## Work to complete
Give the number of lines in these entries that contain the string "VCTRL", with no further comment.

(Saved data entries)
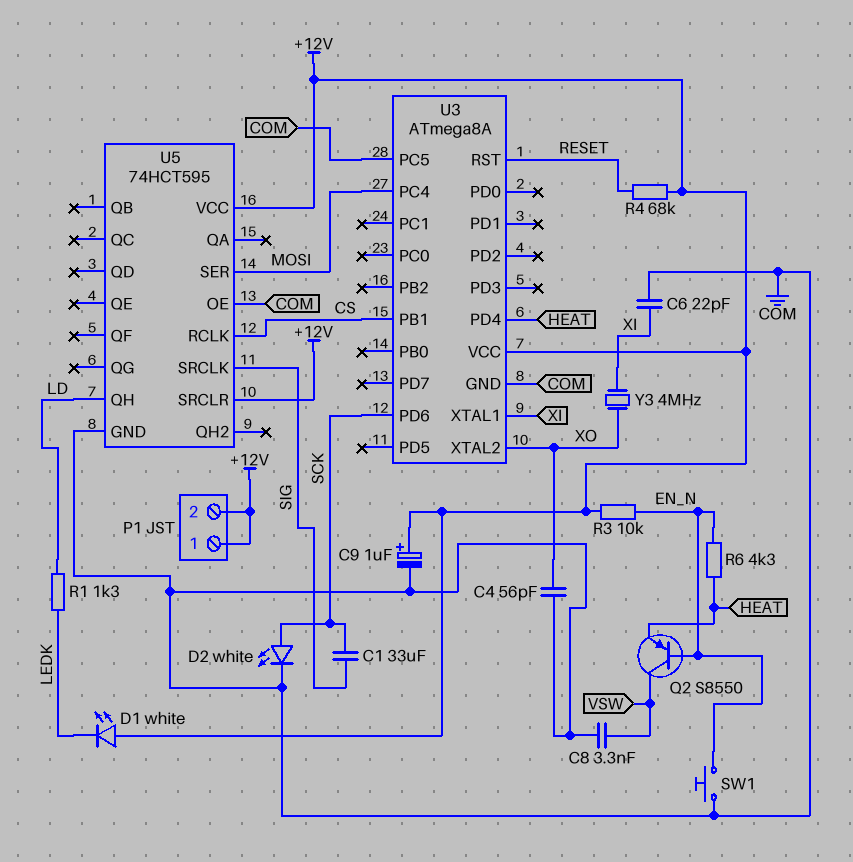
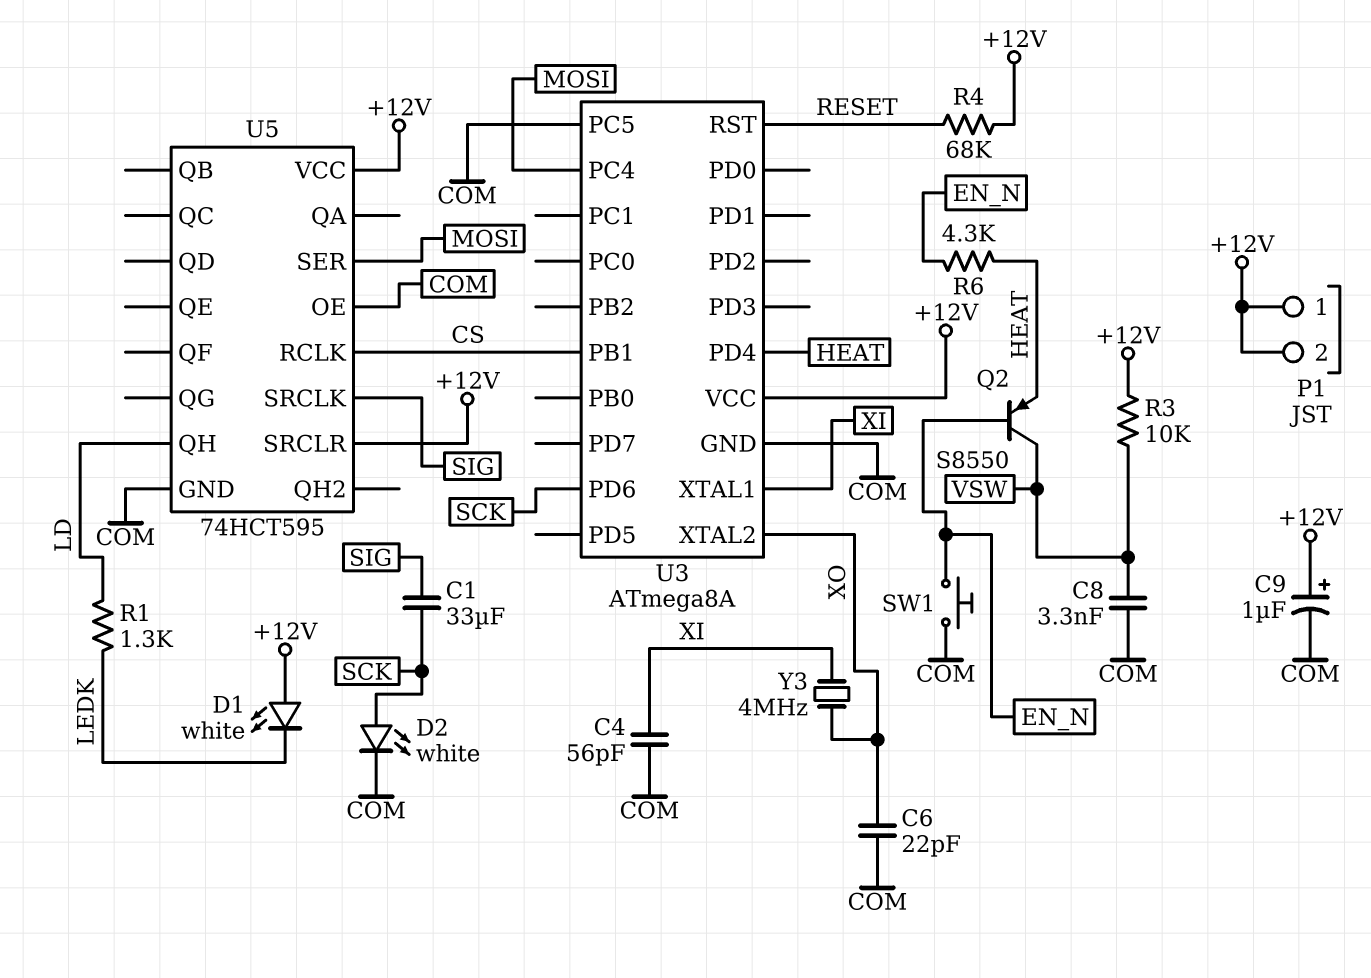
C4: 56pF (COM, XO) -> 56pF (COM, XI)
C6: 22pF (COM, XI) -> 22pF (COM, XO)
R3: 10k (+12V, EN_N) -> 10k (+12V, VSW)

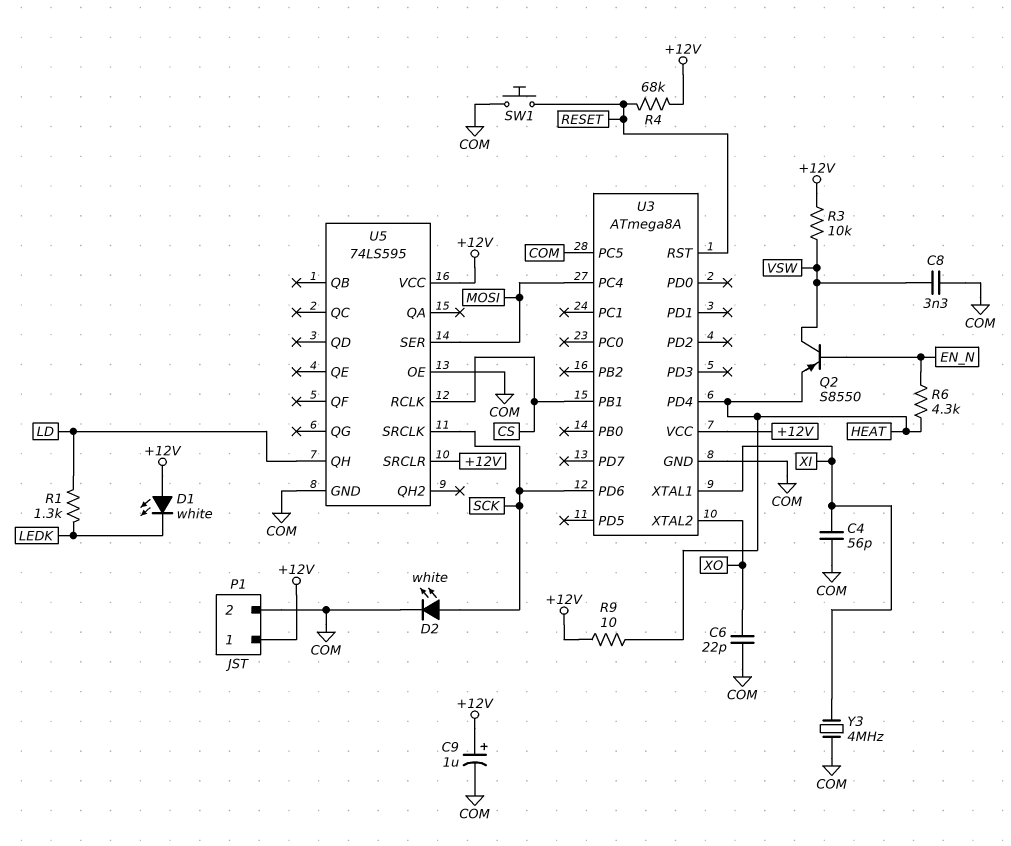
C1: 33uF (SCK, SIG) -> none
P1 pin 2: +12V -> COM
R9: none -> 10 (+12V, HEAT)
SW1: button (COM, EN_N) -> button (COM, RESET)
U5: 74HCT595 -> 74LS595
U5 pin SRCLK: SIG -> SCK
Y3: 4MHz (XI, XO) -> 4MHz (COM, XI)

---

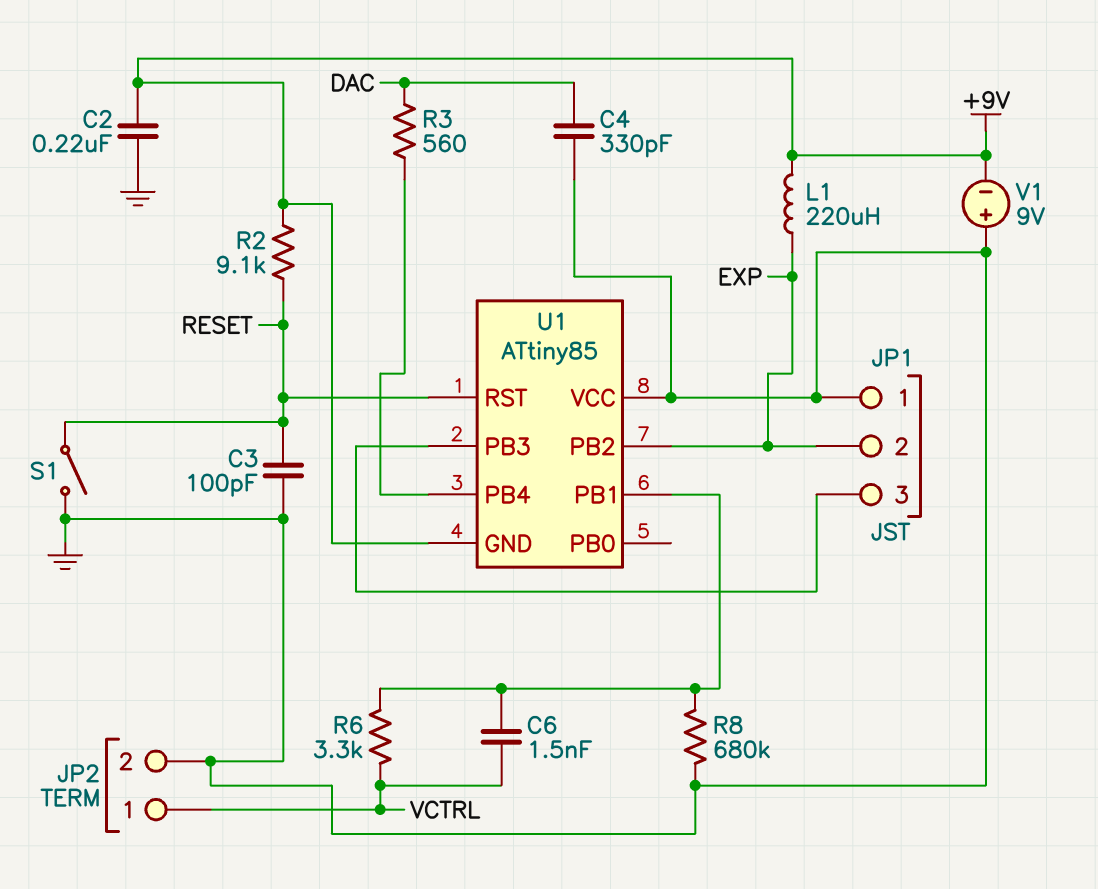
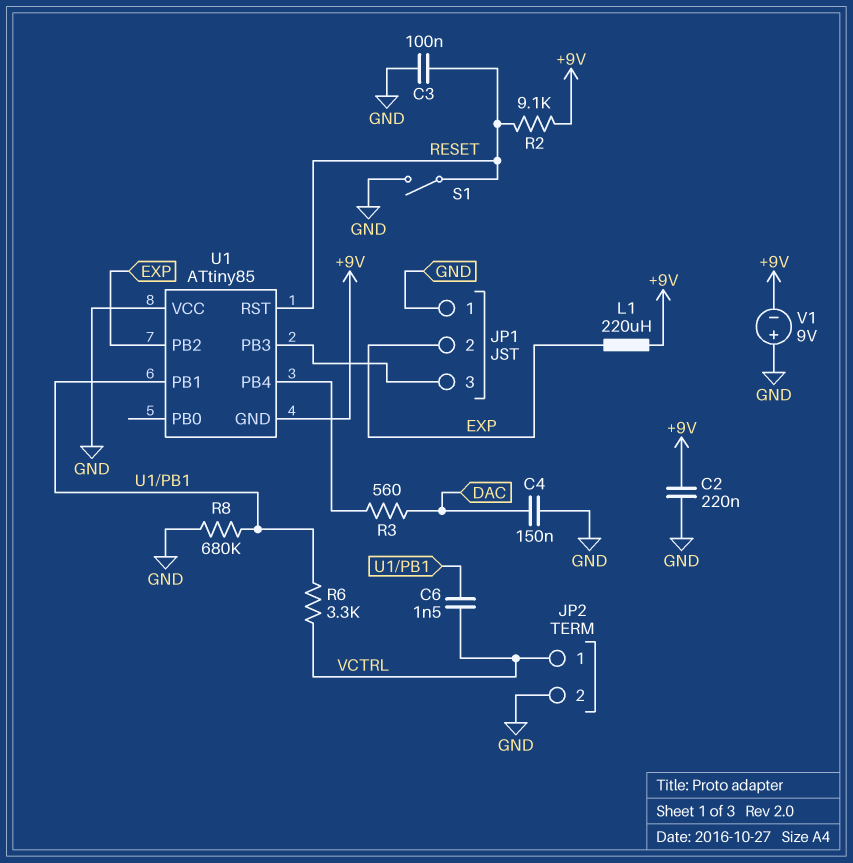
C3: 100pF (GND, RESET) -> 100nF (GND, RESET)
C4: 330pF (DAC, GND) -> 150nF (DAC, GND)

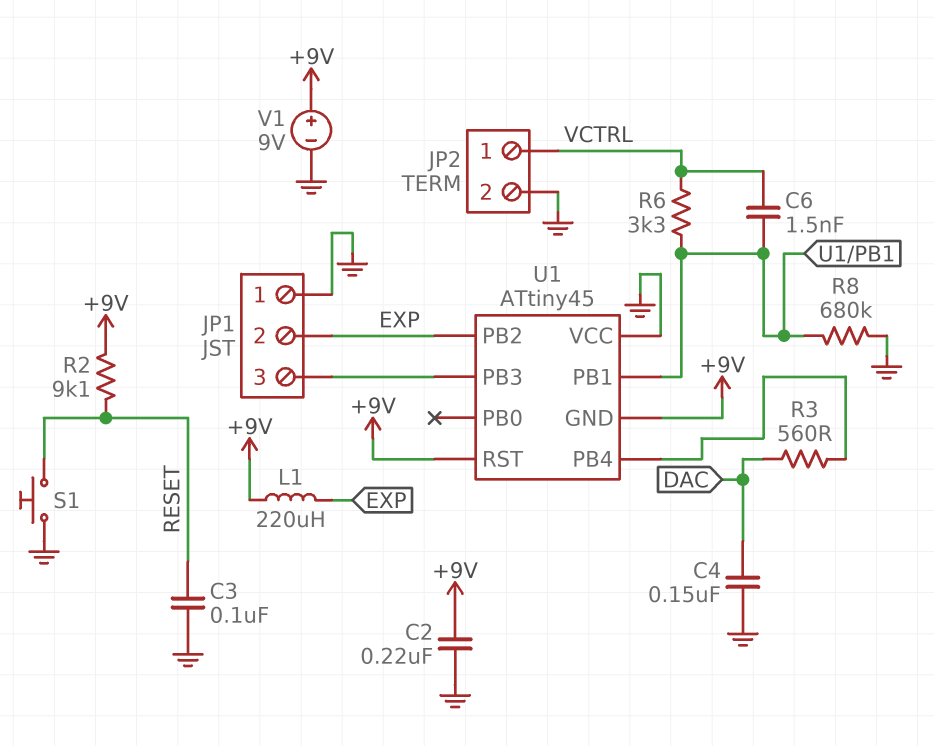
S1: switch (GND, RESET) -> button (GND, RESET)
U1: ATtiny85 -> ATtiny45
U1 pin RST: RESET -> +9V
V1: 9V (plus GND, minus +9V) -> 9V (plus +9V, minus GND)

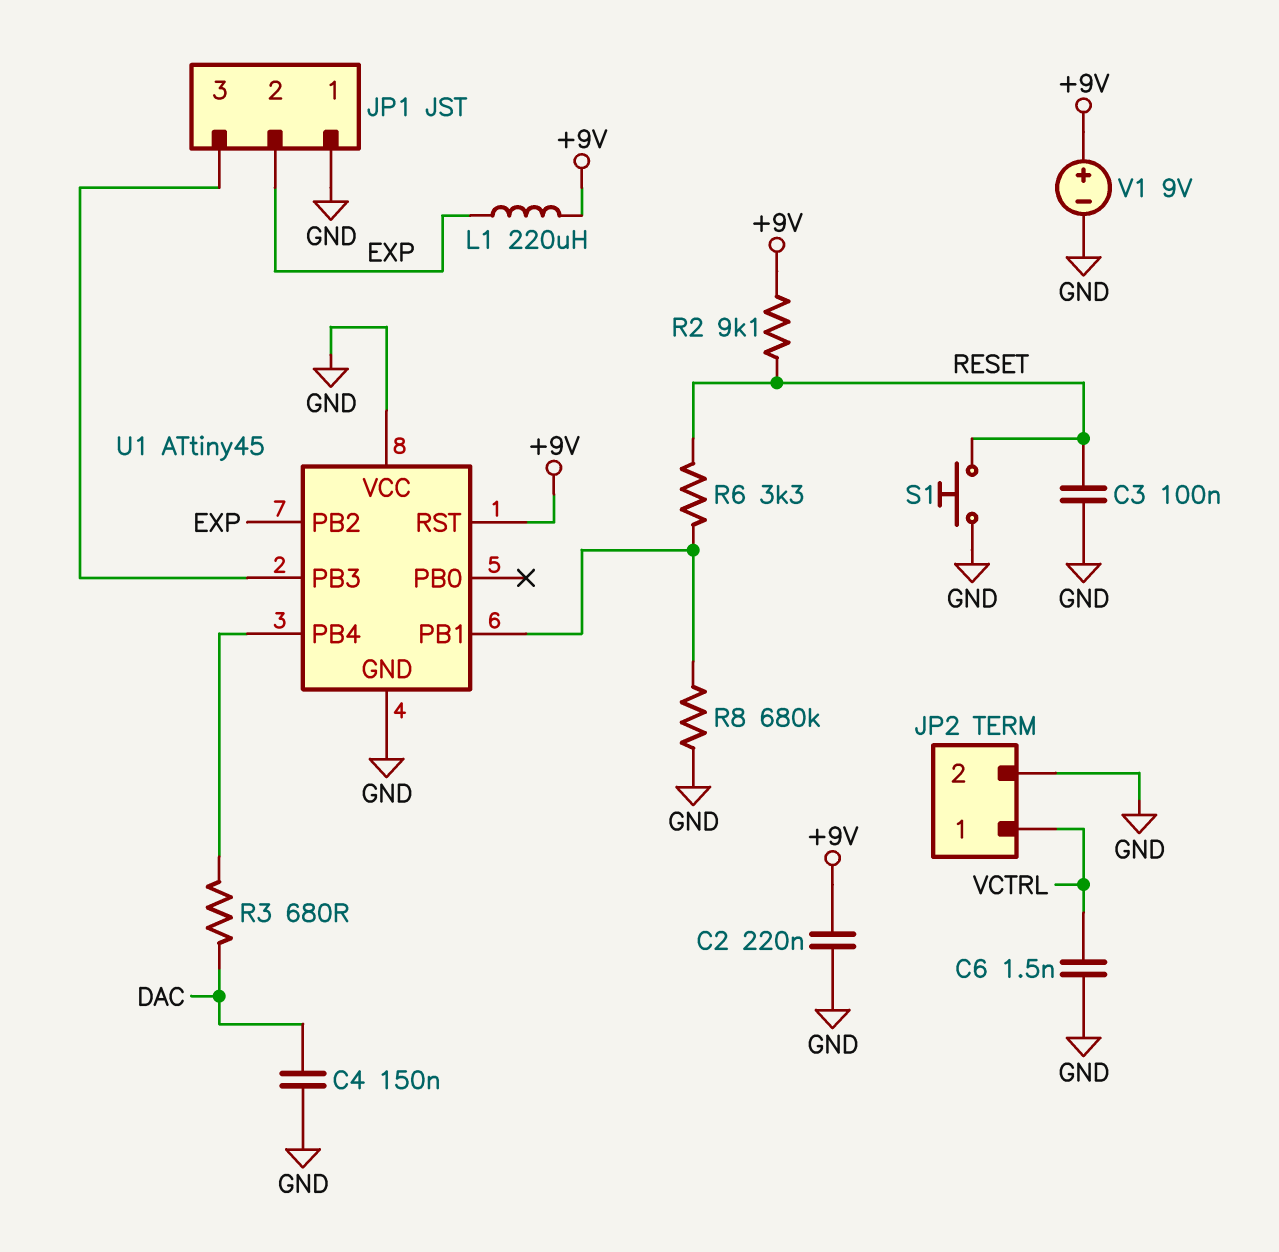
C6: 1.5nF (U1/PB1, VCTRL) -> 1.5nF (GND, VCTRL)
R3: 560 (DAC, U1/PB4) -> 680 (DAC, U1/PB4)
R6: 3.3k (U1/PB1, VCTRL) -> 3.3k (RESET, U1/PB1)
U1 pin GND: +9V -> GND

## Solution to this problem
2